◆ Extracted entries ◆
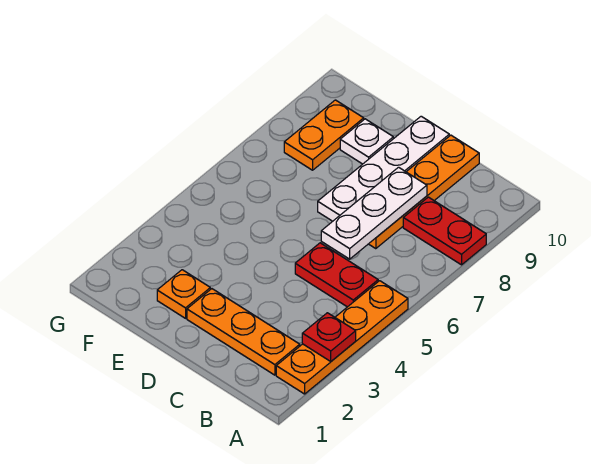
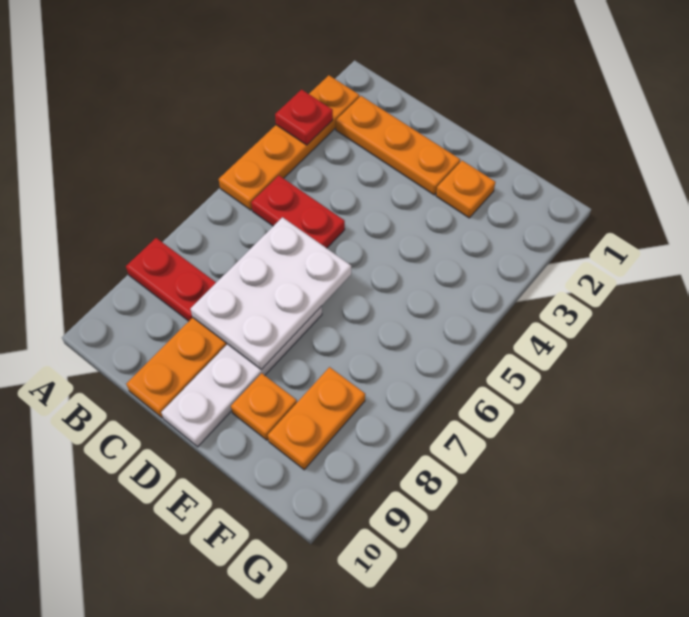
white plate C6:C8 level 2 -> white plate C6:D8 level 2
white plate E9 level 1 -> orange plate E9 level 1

==

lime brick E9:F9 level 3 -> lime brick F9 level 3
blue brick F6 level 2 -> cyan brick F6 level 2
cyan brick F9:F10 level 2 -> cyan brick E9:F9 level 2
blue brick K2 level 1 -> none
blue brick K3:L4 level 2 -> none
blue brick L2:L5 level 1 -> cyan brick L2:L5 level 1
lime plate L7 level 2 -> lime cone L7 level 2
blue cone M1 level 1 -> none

◆ Task directions ◆
When the line with "white plate C6:C8" is reached in the data above, begin copying, and stop after the line with "white plate E9"; copy each line exactly, both ends included.

◆ Result of this task ◆
white plate C6:C8 level 2 -> white plate C6:D8 level 2
white plate E9 level 1 -> orange plate E9 level 1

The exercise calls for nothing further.